Below are entries. Reproduce exactly the lines between the line holding "Offices 4 - Cortis: [178,128,511,335]" and the line holding "Salno 166: [183,302,230,348]", inclusive, and only those.

==========

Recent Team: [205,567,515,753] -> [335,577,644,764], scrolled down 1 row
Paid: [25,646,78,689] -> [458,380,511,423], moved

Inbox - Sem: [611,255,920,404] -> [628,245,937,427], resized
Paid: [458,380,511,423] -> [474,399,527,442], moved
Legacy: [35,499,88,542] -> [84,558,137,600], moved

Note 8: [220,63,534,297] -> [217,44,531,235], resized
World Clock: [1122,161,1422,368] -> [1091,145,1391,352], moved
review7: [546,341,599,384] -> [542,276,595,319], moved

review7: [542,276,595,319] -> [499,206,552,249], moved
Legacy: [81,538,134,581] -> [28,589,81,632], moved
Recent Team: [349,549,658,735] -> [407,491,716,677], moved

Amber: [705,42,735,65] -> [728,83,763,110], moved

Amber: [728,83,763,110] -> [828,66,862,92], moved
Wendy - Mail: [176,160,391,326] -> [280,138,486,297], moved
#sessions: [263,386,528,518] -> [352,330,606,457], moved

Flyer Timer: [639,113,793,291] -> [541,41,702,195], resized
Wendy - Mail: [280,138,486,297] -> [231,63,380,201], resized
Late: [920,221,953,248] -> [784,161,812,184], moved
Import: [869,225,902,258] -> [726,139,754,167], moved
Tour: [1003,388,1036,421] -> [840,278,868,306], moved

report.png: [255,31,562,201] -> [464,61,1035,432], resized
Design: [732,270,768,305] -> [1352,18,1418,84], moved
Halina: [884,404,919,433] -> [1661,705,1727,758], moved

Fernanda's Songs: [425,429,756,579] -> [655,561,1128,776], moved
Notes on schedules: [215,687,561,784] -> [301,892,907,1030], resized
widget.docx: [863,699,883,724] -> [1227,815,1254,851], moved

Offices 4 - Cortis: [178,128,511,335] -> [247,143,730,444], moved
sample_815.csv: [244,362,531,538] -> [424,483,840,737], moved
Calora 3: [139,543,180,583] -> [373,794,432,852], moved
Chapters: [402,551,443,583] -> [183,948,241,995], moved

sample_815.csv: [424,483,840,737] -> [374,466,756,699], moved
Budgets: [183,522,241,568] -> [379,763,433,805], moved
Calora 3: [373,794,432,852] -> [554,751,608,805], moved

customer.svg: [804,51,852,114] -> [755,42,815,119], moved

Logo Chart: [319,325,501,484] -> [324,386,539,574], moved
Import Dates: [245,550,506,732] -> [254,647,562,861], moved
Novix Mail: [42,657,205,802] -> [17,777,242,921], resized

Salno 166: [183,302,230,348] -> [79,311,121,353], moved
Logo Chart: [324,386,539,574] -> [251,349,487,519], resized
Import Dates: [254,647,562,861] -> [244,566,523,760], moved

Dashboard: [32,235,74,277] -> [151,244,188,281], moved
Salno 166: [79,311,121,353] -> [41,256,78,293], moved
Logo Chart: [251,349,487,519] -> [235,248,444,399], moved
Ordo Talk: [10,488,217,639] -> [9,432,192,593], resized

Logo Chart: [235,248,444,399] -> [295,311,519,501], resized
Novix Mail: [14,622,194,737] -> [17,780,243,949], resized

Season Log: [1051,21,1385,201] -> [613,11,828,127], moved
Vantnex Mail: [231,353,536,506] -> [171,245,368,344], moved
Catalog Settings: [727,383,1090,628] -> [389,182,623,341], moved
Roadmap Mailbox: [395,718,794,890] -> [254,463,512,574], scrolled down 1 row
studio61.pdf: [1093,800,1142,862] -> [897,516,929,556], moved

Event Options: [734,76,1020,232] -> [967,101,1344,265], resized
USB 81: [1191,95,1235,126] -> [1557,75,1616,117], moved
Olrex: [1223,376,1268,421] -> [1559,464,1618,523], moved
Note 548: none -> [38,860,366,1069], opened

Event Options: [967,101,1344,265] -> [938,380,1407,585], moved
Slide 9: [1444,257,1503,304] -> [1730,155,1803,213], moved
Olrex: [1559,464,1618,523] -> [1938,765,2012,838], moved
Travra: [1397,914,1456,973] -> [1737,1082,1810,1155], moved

==========

Exercise answer |
Offices 4 - Cortis: [178,128,511,335] -> [247,143,730,444], moved
sample_815.csv: [244,362,531,538] -> [424,483,840,737], moved
Calora 3: [139,543,180,583] -> [373,794,432,852], moved
Chapters: [402,551,443,583] -> [183,948,241,995], moved

sample_815.csv: [424,483,840,737] -> [374,466,756,699], moved
Budgets: [183,522,241,568] -> [379,763,433,805], moved
Calora 3: [373,794,432,852] -> [554,751,608,805], moved

customer.svg: [804,51,852,114] -> [755,42,815,119], moved

Logo Chart: [319,325,501,484] -> [324,386,539,574], moved
Import Dates: [245,550,506,732] -> [254,647,562,861], moved
Novix Mail: [42,657,205,802] -> [17,777,242,921], resized

Salno 166: [183,302,230,348] -> [79,311,121,353], moved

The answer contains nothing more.